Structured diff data
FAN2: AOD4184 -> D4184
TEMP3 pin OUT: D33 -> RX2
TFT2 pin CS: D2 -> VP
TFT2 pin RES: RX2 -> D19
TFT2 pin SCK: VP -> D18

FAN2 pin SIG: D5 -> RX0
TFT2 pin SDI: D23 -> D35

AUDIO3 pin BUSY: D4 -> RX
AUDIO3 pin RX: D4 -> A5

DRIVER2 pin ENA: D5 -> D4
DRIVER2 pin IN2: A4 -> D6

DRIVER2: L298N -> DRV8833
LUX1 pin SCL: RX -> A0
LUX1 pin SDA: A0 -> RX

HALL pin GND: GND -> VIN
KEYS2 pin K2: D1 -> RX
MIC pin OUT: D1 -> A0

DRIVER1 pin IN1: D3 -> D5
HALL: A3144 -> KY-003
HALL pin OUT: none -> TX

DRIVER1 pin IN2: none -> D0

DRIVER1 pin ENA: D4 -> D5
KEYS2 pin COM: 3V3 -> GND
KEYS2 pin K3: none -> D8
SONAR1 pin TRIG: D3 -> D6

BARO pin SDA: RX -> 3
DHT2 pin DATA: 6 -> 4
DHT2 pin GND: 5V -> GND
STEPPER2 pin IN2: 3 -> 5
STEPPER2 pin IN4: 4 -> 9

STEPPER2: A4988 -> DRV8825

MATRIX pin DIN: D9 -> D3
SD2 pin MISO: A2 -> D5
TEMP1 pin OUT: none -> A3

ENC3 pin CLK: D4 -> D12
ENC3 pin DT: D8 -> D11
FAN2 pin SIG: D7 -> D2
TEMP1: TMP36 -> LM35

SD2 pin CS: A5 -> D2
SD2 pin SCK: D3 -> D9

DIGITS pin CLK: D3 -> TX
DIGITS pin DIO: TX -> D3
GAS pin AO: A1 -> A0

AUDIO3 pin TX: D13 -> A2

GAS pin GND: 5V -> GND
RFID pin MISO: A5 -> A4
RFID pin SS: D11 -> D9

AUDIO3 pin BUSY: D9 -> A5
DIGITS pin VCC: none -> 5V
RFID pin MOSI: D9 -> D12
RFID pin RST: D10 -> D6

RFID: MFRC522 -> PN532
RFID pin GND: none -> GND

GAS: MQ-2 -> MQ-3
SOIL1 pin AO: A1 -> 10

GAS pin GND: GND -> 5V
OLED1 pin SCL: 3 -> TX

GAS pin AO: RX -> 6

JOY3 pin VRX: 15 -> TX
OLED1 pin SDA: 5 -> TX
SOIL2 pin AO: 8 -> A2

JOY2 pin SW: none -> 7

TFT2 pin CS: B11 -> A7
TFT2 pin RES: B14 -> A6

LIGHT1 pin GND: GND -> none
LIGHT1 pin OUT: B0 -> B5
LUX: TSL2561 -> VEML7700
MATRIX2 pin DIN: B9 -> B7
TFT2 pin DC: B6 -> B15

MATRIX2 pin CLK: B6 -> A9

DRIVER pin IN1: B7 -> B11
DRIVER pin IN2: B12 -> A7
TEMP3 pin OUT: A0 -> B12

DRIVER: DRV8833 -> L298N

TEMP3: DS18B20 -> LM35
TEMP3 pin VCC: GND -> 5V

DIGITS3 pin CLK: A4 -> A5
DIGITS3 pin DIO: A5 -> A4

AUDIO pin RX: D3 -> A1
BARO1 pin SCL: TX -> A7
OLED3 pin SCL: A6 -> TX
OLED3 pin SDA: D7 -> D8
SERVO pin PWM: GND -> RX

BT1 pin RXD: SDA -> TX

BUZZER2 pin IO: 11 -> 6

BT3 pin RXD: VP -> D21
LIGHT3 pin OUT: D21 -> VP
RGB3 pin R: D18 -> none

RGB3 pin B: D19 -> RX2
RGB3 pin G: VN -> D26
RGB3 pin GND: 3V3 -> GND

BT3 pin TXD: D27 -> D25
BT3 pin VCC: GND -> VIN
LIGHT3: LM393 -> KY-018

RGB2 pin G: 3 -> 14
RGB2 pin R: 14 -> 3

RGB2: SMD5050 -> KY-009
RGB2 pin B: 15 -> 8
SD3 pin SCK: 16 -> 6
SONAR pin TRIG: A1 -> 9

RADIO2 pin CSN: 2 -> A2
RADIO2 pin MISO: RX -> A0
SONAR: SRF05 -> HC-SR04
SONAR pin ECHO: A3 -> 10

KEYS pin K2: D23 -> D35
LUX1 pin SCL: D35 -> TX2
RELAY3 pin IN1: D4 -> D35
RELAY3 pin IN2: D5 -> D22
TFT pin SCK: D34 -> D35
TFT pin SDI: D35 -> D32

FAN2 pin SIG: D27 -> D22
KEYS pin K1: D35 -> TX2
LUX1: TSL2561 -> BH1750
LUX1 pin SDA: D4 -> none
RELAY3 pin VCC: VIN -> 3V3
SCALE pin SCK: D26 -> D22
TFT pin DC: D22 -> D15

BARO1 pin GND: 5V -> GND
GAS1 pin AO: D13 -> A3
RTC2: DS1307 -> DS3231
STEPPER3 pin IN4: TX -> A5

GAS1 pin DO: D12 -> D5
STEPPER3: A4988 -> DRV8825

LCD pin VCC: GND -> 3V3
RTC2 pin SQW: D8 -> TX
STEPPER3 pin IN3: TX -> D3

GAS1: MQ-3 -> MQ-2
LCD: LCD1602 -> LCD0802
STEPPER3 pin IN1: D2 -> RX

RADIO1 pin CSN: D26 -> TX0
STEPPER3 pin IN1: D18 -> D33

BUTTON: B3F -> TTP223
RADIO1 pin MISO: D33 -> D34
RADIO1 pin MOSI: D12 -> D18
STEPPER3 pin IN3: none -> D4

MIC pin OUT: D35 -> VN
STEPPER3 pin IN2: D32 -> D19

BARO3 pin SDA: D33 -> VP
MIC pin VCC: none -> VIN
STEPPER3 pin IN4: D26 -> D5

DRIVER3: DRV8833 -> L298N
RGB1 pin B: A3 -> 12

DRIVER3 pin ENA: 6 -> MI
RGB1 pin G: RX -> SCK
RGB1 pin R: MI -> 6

- _YOUR ASSIGNMENT_
Find the lines above that hold "MISO", then copy each of them.

- _WRITTEN RESPONSE_
SD2 pin MISO: A2 -> D5
RFID pin MISO: A5 -> A4
RADIO2 pin MISO: RX -> A0
RADIO1 pin MISO: D33 -> D34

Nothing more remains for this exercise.